┏━━

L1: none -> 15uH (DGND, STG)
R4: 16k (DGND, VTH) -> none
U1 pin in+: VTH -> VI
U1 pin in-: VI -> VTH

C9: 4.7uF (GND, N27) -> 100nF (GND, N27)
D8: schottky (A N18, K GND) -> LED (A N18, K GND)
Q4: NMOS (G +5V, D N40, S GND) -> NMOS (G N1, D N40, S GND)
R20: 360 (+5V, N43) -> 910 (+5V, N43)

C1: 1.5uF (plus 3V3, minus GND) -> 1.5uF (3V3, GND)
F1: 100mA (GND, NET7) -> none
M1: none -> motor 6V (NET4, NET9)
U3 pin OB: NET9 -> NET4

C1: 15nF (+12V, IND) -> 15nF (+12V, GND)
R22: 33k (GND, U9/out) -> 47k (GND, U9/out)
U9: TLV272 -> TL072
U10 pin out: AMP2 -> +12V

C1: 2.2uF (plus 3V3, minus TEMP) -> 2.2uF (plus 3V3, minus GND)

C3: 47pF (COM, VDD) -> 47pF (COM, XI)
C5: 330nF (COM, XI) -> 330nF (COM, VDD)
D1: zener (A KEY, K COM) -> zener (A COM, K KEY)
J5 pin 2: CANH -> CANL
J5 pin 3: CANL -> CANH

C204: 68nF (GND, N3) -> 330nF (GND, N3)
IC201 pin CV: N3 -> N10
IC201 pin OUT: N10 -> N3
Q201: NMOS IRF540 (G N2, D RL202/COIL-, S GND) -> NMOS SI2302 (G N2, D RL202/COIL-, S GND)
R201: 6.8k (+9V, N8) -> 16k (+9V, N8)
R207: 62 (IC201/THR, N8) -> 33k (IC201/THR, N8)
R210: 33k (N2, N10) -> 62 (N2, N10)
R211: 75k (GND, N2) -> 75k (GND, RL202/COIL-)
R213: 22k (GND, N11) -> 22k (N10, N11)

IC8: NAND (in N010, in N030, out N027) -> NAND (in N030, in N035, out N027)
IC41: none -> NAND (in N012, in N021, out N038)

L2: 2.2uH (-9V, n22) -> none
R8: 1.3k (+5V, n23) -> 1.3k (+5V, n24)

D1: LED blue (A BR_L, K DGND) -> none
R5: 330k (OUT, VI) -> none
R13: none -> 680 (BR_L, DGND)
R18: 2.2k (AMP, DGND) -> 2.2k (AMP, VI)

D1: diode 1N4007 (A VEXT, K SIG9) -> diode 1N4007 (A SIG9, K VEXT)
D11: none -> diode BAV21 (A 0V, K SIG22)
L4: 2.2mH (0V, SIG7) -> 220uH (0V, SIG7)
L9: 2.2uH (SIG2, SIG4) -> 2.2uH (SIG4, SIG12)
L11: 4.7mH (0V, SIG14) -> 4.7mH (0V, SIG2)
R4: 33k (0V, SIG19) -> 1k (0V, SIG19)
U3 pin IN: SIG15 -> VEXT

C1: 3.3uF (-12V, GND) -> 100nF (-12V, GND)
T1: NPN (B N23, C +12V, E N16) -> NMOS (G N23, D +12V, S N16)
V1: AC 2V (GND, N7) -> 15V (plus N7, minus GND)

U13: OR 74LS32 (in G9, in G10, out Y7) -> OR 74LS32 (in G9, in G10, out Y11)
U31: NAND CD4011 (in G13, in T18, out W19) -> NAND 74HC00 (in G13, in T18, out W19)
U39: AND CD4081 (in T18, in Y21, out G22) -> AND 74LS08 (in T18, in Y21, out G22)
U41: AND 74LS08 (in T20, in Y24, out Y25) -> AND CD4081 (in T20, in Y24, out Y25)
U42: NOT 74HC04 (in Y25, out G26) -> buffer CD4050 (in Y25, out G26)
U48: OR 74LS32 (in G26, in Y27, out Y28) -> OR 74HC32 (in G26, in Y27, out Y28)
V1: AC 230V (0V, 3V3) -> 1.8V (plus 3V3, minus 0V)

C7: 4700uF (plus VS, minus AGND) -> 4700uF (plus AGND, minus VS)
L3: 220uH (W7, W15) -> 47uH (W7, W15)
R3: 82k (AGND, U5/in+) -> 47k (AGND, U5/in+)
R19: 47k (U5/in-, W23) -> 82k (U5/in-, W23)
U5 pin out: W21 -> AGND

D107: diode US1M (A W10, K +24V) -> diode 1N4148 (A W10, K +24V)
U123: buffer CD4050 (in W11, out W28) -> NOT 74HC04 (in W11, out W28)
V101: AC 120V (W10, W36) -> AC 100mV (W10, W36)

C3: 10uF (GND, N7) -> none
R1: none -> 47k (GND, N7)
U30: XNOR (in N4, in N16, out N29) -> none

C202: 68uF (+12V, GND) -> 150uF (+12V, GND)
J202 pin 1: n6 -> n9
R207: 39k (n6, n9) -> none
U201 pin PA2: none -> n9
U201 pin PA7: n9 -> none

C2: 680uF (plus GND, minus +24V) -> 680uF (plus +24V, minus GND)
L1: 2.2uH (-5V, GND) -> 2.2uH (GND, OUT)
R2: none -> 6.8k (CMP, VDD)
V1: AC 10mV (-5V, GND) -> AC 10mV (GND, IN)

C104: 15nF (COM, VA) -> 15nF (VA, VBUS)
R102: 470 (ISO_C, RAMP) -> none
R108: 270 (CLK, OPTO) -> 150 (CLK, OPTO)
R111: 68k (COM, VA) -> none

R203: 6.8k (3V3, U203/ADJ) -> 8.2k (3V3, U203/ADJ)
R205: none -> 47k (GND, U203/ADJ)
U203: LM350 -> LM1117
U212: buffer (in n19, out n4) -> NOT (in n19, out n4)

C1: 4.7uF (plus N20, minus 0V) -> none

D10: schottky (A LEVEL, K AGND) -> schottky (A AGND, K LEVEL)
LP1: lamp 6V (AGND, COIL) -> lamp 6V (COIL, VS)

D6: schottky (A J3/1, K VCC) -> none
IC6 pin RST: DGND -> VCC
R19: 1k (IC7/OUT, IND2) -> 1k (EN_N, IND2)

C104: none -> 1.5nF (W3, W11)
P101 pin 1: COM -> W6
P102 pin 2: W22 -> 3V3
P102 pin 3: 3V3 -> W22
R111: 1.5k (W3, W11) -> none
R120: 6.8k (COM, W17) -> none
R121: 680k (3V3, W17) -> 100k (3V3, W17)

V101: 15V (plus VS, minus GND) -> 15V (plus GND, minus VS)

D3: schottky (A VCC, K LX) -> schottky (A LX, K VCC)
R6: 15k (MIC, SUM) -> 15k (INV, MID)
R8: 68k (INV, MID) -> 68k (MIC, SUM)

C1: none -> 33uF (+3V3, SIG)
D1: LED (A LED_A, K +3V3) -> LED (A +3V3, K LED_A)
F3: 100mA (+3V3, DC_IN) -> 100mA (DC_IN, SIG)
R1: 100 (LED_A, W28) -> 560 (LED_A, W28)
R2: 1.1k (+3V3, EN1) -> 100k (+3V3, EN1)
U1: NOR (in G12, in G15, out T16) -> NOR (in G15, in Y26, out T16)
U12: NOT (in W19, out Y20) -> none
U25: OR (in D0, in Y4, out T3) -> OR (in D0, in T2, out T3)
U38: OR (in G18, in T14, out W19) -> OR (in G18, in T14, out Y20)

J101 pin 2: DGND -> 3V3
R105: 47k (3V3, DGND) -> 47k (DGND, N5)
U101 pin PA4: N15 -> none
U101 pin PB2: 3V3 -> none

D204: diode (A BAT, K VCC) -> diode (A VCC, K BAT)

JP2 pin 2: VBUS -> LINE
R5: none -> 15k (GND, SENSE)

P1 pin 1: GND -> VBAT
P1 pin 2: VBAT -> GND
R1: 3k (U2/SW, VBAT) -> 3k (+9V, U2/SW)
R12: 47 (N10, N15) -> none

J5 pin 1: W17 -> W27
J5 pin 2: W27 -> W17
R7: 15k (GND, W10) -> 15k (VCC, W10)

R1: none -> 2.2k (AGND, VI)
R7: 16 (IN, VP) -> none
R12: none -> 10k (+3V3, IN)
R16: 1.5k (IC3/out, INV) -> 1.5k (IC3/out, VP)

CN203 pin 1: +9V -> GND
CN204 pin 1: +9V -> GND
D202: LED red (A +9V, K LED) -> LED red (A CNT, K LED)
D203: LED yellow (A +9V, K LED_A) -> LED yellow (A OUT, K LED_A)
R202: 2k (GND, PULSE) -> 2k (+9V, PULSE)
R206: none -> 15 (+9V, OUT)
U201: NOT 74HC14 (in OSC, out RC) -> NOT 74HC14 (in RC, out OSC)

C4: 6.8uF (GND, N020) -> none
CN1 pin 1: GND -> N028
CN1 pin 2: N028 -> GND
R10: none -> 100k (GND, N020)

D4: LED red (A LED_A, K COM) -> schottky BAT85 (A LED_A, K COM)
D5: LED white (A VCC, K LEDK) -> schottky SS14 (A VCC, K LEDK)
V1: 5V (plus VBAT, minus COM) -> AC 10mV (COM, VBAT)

┗━━

ASSIGNMENT:
A complete answer lists every line of the listing above that holds the word "VEXT".

TASK RESULT:
D1: diode 1N4007 (A VEXT, K SIG9) -> diode 1N4007 (A SIG9, K VEXT)
U3 pin IN: SIG15 -> VEXT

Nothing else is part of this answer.